## DESCRIPTION OF THE TASK
The response should hold each line from the entries below where "PIXELS" is found.

## RECORDS TO PROCESS

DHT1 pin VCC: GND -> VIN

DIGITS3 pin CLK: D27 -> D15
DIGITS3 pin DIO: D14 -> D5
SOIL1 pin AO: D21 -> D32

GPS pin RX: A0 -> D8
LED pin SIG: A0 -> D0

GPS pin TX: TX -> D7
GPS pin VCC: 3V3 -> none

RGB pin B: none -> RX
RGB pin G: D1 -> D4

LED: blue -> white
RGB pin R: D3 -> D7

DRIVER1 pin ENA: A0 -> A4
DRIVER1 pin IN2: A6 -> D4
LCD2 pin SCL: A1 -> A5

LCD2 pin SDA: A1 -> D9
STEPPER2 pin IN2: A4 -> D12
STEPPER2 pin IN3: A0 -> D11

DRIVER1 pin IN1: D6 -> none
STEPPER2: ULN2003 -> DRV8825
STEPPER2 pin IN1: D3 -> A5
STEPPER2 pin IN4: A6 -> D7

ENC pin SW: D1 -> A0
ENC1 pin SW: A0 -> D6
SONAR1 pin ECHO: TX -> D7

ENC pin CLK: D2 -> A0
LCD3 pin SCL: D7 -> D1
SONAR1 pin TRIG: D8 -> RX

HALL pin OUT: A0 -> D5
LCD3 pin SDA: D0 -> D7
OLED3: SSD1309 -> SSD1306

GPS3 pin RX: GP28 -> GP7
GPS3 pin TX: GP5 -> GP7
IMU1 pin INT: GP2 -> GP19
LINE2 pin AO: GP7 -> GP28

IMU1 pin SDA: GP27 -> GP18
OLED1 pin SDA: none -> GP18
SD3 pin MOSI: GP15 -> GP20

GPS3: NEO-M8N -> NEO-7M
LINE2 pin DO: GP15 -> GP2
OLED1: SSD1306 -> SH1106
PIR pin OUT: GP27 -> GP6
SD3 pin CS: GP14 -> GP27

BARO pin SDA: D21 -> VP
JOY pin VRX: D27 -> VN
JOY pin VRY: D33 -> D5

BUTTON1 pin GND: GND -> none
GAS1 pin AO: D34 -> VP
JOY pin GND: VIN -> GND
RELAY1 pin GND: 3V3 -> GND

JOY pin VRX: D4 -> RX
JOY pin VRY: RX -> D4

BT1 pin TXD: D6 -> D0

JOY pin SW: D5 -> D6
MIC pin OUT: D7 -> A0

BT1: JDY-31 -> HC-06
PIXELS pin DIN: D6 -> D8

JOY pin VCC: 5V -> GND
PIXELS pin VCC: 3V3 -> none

## WRITTEN RESPONSE
PIXELS pin DIN: D6 -> D8
PIXELS pin VCC: 3V3 -> none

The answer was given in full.